— Task details —
Show each line of the items below that contains the string "acciaccatura", copying every such line in full.
**********
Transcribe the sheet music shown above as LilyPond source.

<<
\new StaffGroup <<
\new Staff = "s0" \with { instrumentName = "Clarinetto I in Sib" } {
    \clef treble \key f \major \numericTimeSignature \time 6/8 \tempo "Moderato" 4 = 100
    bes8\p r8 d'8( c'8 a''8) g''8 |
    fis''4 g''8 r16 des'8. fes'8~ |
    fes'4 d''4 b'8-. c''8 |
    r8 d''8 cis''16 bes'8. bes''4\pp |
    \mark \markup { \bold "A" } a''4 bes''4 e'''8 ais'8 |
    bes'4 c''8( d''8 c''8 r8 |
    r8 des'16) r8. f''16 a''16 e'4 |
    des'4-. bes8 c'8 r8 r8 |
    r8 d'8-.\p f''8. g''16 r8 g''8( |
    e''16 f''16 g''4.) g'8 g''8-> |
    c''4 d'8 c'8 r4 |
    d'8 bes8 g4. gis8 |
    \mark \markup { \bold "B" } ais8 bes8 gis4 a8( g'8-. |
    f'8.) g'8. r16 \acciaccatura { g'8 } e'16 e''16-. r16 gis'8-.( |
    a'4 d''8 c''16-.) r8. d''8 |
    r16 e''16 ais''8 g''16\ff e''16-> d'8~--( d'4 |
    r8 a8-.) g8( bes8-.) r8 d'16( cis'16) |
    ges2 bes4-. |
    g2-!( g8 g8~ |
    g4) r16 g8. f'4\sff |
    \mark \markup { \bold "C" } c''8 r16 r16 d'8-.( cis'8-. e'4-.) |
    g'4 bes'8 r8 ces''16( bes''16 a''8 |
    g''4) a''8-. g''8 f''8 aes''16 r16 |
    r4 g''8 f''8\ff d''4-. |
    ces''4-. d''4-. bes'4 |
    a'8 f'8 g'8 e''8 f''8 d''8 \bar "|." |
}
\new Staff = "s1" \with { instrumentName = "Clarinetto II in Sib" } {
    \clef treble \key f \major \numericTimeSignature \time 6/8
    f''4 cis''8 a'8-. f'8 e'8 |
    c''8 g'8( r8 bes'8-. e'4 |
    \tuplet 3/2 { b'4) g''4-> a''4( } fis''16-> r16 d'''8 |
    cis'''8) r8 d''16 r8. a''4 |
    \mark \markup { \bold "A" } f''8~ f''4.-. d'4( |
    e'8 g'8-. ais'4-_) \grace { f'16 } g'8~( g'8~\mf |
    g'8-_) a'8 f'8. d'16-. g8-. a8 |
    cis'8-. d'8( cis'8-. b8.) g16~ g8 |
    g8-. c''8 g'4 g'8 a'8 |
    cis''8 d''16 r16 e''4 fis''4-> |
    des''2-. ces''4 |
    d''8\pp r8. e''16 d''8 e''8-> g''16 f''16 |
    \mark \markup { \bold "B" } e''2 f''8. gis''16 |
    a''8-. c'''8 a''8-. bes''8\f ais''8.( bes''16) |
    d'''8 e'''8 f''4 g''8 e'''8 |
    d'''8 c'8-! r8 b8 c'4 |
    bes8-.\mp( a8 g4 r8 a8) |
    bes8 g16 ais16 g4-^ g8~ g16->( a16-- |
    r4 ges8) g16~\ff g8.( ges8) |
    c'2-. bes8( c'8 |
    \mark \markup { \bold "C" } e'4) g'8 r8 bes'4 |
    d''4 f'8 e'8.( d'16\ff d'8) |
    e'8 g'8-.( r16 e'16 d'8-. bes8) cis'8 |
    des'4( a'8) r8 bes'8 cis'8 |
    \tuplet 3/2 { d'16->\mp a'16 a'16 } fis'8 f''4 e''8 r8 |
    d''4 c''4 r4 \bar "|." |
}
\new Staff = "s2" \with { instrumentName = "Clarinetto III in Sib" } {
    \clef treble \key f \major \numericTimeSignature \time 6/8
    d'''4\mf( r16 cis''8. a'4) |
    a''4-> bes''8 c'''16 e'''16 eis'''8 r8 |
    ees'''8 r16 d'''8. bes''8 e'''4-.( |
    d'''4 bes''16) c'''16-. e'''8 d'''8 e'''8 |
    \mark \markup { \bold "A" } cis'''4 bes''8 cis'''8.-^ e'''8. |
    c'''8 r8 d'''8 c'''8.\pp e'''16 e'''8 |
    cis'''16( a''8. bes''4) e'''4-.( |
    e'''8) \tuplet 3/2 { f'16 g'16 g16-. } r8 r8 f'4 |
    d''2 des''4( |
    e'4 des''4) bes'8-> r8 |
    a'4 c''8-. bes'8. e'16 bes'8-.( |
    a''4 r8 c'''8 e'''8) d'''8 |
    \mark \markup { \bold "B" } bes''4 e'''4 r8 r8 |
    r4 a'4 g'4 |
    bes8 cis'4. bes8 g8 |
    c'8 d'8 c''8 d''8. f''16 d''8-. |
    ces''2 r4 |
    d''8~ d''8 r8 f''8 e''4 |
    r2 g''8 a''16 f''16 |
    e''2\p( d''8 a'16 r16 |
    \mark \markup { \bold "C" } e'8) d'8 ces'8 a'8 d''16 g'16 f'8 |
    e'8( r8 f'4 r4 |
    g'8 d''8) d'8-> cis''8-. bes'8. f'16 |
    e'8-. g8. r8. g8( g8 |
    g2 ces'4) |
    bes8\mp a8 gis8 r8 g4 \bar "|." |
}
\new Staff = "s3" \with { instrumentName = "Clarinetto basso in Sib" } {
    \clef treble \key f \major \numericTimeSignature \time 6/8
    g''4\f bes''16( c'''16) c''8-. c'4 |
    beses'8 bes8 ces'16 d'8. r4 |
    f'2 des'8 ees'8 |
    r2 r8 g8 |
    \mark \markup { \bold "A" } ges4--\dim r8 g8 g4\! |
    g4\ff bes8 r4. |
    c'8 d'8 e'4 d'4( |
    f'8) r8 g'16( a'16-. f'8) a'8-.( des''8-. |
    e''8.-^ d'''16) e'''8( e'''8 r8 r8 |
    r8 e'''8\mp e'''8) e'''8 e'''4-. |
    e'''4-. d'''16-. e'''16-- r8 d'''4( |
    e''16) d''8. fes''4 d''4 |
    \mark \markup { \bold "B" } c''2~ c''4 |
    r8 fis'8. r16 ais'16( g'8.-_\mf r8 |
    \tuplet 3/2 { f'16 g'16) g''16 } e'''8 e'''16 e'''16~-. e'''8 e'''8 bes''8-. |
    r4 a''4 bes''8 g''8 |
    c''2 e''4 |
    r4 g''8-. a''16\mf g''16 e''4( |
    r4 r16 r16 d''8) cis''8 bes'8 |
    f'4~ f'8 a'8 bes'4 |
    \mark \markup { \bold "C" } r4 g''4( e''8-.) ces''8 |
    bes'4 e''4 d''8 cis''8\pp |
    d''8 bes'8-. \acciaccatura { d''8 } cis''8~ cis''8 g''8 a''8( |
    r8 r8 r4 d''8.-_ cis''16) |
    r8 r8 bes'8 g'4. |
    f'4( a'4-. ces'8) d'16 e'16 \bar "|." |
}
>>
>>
**********
— Output below —
    f'8.) g'8. r16 \acciaccatura { g'8 } e'16 e''16-. r16 gis'8-.( |
    d''8 bes'8-. \acciaccatura { d''8 } cis''8~ cis''8 g''8 a''8( |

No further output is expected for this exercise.